What to do →
Could you write out all of the data again, word for word?

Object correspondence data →

____

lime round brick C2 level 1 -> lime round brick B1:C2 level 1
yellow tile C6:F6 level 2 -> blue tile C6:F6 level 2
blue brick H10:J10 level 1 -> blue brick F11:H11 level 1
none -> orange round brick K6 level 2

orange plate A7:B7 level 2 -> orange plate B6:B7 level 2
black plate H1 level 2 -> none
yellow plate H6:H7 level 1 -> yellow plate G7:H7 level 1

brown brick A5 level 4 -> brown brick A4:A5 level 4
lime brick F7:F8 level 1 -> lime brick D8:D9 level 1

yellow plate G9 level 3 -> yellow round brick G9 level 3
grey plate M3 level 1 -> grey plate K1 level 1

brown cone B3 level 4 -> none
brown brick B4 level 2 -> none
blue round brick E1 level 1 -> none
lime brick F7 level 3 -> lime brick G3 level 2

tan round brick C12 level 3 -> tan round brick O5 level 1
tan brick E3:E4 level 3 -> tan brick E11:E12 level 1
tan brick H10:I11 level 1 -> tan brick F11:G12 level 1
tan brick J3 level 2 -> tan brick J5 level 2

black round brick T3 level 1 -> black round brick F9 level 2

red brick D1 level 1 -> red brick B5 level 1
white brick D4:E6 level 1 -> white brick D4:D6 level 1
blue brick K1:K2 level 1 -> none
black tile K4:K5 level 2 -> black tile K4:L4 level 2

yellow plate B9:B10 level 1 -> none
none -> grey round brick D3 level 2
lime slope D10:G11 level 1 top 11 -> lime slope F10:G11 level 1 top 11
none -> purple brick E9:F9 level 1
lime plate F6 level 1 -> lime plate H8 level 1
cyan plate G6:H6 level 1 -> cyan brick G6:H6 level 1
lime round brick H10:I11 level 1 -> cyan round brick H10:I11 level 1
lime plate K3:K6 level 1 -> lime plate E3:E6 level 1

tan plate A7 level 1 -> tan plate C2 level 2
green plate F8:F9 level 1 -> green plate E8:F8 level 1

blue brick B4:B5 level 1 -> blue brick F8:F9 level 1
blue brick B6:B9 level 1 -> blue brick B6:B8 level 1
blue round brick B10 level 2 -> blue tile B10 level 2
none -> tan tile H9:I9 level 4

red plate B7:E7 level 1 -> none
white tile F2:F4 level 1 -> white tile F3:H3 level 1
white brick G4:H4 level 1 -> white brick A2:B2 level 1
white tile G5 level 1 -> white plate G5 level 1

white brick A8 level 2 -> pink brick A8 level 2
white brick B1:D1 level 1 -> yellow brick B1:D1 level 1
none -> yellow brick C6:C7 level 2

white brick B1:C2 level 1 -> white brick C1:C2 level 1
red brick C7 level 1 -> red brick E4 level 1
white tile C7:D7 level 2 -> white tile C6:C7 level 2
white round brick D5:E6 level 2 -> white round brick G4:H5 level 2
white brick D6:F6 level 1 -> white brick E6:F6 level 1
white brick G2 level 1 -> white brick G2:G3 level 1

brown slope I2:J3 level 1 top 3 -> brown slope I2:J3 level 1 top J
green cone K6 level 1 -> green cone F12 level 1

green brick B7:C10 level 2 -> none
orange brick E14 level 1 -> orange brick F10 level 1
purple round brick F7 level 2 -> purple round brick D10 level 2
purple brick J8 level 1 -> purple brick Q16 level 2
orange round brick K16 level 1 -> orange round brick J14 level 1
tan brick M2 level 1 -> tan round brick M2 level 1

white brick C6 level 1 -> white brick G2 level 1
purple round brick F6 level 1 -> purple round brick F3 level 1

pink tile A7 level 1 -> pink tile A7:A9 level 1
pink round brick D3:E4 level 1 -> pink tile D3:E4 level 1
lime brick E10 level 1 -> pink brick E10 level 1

____

Result of this task →
lime round brick C2 level 1 -> lime round brick B1:C2 level 1
yellow tile C6:F6 level 2 -> blue tile C6:F6 level 2
blue brick H10:J10 level 1 -> blue brick F11:H11 level 1
none -> orange round brick K6 level 2

orange plate A7:B7 level 2 -> orange plate B6:B7 level 2
black plate H1 level 2 -> none
yellow plate H6:H7 level 1 -> yellow plate G7:H7 level 1

brown brick A5 level 4 -> brown brick A4:A5 level 4
lime brick F7:F8 level 1 -> lime brick D8:D9 level 1

yellow plate G9 level 3 -> yellow round brick G9 level 3
grey plate M3 level 1 -> grey plate K1 level 1

brown cone B3 level 4 -> none
brown brick B4 level 2 -> none
blue round brick E1 level 1 -> none
lime brick F7 level 3 -> lime brick G3 level 2

tan round brick C12 level 3 -> tan round brick O5 level 1
tan brick E3:E4 level 3 -> tan brick E11:E12 level 1
tan brick H10:I11 level 1 -> tan brick F11:G12 level 1
tan brick J3 level 2 -> tan brick J5 level 2

black round brick T3 level 1 -> black round brick F9 level 2

red brick D1 level 1 -> red brick B5 level 1
white brick D4:E6 level 1 -> white brick D4:D6 level 1
blue brick K1:K2 level 1 -> none
black tile K4:K5 level 2 -> black tile K4:L4 level 2

yellow plate B9:B10 level 1 -> none
none -> grey round brick D3 level 2
lime slope D10:G11 level 1 top 11 -> lime slope F10:G11 level 1 top 11
none -> purple brick E9:F9 level 1
lime plate F6 level 1 -> lime plate H8 level 1
cyan plate G6:H6 level 1 -> cyan brick G6:H6 level 1
lime round brick H10:I11 level 1 -> cyan round brick H10:I11 level 1
lime plate K3:K6 level 1 -> lime plate E3:E6 level 1

tan plate A7 level 1 -> tan plate C2 level 2
green plate F8:F9 level 1 -> green plate E8:F8 level 1

blue brick B4:B5 level 1 -> blue brick F8:F9 level 1
blue brick B6:B9 level 1 -> blue brick B6:B8 level 1
blue round brick B10 level 2 -> blue tile B10 level 2
none -> tan tile H9:I9 level 4

red plate B7:E7 level 1 -> none
white tile F2:F4 level 1 -> white tile F3:H3 level 1
white brick G4:H4 level 1 -> white brick A2:B2 level 1
white tile G5 level 1 -> white plate G5 level 1

white brick A8 level 2 -> pink brick A8 level 2
white brick B1:D1 level 1 -> yellow brick B1:D1 level 1
none -> yellow brick C6:C7 level 2

white brick B1:C2 level 1 -> white brick C1:C2 level 1
red brick C7 level 1 -> red brick E4 level 1
white tile C7:D7 level 2 -> white tile C6:C7 level 2
white round brick D5:E6 level 2 -> white round brick G4:H5 level 2
white brick D6:F6 level 1 -> white brick E6:F6 level 1
white brick G2 level 1 -> white brick G2:G3 level 1

brown slope I2:J3 level 1 top 3 -> brown slope I2:J3 level 1 top J
green cone K6 level 1 -> green cone F12 level 1

green brick B7:C10 level 2 -> none
orange brick E14 level 1 -> orange brick F10 level 1
purple round brick F7 level 2 -> purple round brick D10 level 2
purple brick J8 level 1 -> purple brick Q16 level 2
orange round brick K16 level 1 -> orange round brick J14 level 1
tan brick M2 level 1 -> tan round brick M2 level 1

white brick C6 level 1 -> white brick G2 level 1
purple round brick F6 level 1 -> purple round brick F3 level 1

pink tile A7 level 1 -> pink tile A7:A9 level 1
pink round brick D3:E4 level 1 -> pink tile D3:E4 level 1
lime brick E10 level 1 -> pink brick E10 level 1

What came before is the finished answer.